A word-for-word restatement of the data is what is needed.

• **Source data**
········

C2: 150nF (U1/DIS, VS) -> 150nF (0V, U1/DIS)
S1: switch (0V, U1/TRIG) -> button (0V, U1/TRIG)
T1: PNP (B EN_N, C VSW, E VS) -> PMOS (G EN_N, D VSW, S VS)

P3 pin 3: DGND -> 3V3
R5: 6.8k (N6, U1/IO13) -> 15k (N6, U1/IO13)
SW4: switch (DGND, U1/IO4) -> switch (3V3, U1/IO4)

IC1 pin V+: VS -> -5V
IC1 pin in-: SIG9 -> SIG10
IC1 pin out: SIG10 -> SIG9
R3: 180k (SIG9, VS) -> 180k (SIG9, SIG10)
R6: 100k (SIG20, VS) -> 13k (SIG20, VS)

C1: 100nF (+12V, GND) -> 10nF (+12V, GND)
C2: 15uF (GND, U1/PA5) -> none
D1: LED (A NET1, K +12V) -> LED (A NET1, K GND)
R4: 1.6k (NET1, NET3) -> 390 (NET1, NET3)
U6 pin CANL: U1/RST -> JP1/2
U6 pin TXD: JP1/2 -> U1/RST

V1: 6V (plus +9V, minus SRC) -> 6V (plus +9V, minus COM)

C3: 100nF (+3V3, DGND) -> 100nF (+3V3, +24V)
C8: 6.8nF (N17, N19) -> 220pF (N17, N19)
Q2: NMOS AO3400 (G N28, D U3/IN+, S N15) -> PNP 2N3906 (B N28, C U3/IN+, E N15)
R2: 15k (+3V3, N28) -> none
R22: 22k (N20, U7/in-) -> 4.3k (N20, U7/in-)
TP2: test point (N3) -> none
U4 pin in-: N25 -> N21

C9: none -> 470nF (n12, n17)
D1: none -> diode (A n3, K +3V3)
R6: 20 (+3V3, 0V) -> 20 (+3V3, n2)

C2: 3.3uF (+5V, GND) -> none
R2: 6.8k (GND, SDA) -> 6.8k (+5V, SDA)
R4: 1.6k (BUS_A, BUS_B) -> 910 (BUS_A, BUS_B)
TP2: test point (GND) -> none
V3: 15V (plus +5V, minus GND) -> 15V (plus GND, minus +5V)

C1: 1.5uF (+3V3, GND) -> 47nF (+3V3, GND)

········

• **Expected answer**
C2: 150nF (U1/DIS, VS) -> 150nF (0V, U1/DIS)
S1: switch (0V, U1/TRIG) -> button (0V, U1/TRIG)
T1: PNP (B EN_N, C VSW, E VS) -> PMOS (G EN_N, D VSW, S VS)

P3 pin 3: DGND -> 3V3
R5: 6.8k (N6, U1/IO13) -> 15k (N6, U1/IO13)
SW4: switch (DGND, U1/IO4) -> switch (3V3, U1/IO4)

IC1 pin V+: VS -> -5V
IC1 pin in-: SIG9 -> SIG10
IC1 pin out: SIG10 -> SIG9
R3: 180k (SIG9, VS) -> 180k (SIG9, SIG10)
R6: 100k (SIG20, VS) -> 13k (SIG20, VS)

C1: 100nF (+12V, GND) -> 10nF (+12V, GND)
C2: 15uF (GND, U1/PA5) -> none
D1: LED (A NET1, K +12V) -> LED (A NET1, K GND)
R4: 1.6k (NET1, NET3) -> 390 (NET1, NET3)
U6 pin CANL: U1/RST -> JP1/2
U6 pin TXD: JP1/2 -> U1/RST

V1: 6V (plus +9V, minus SRC) -> 6V (plus +9V, minus COM)

C3: 100nF (+3V3, DGND) -> 100nF (+3V3, +24V)
C8: 6.8nF (N17, N19) -> 220pF (N17, N19)
Q2: NMOS AO3400 (G N28, D U3/IN+, S N15) -> PNP 2N3906 (B N28, C U3/IN+, E N15)
R2: 15k (+3V3, N28) -> none
R22: 22k (N20, U7/in-) -> 4.3k (N20, U7/in-)
TP2: test point (N3) -> none
U4 pin in-: N25 -> N21

C9: none -> 470nF (n12, n17)
D1: none -> diode (A n3, K +3V3)
R6: 20 (+3V3, 0V) -> 20 (+3V3, n2)

C2: 3.3uF (+5V, GND) -> none
R2: 6.8k (GND, SDA) -> 6.8k (+5V, SDA)
R4: 1.6k (BUS_A, BUS_B) -> 910 (BUS_A, BUS_B)
TP2: test point (GND) -> none
V3: 15V (plus +5V, minus GND) -> 15V (plus GND, minus +5V)

C1: 1.5uF (+3V3, GND) -> 47nF (+3V3, GND)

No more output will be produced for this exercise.